Repeat the listing exactly as given, omitting every image.

- **Data provided**:
- - - - -
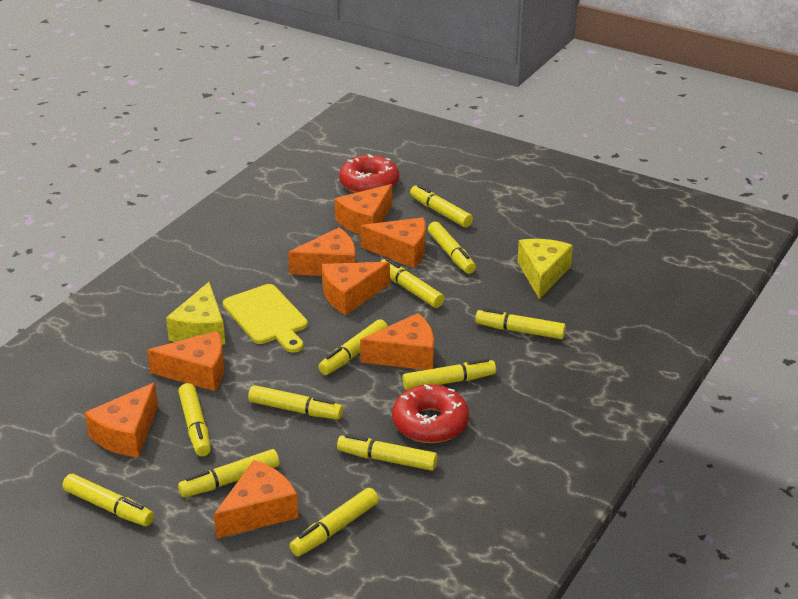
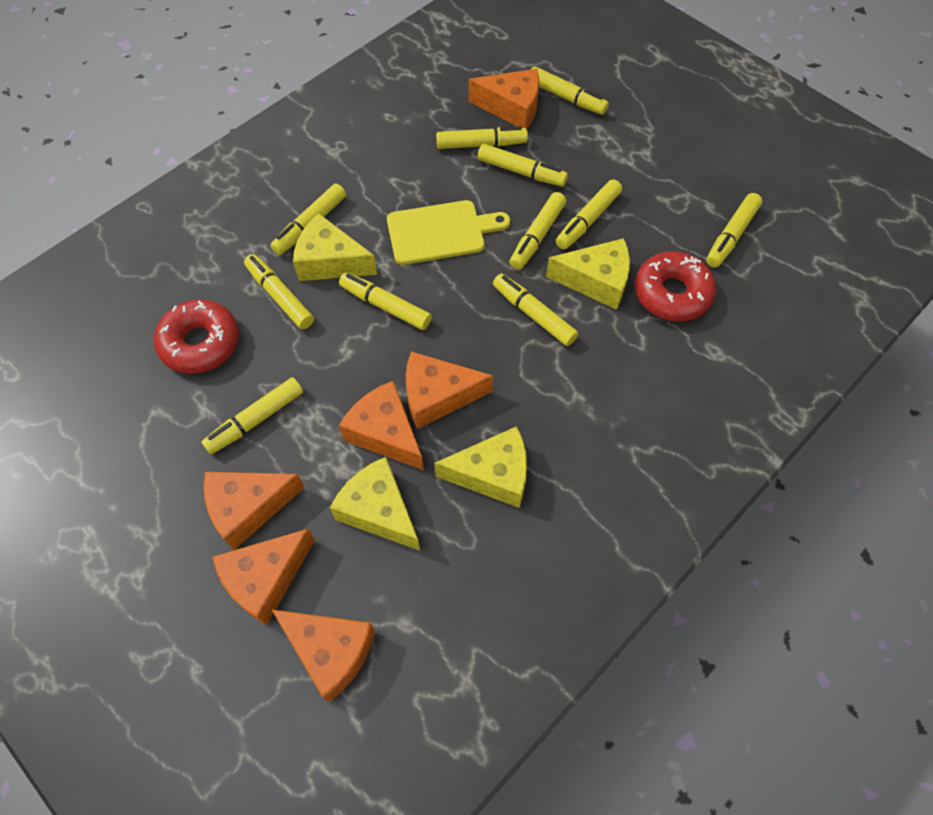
orange cheese: 8 -> 6
yellow cheese: 2 -> 4
yellow marker: 12 -> 11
- - - - -
- **Exercise solution**:
orange cheese: 8 -> 6
yellow cheese: 2 -> 4
yellow marker: 12 -> 11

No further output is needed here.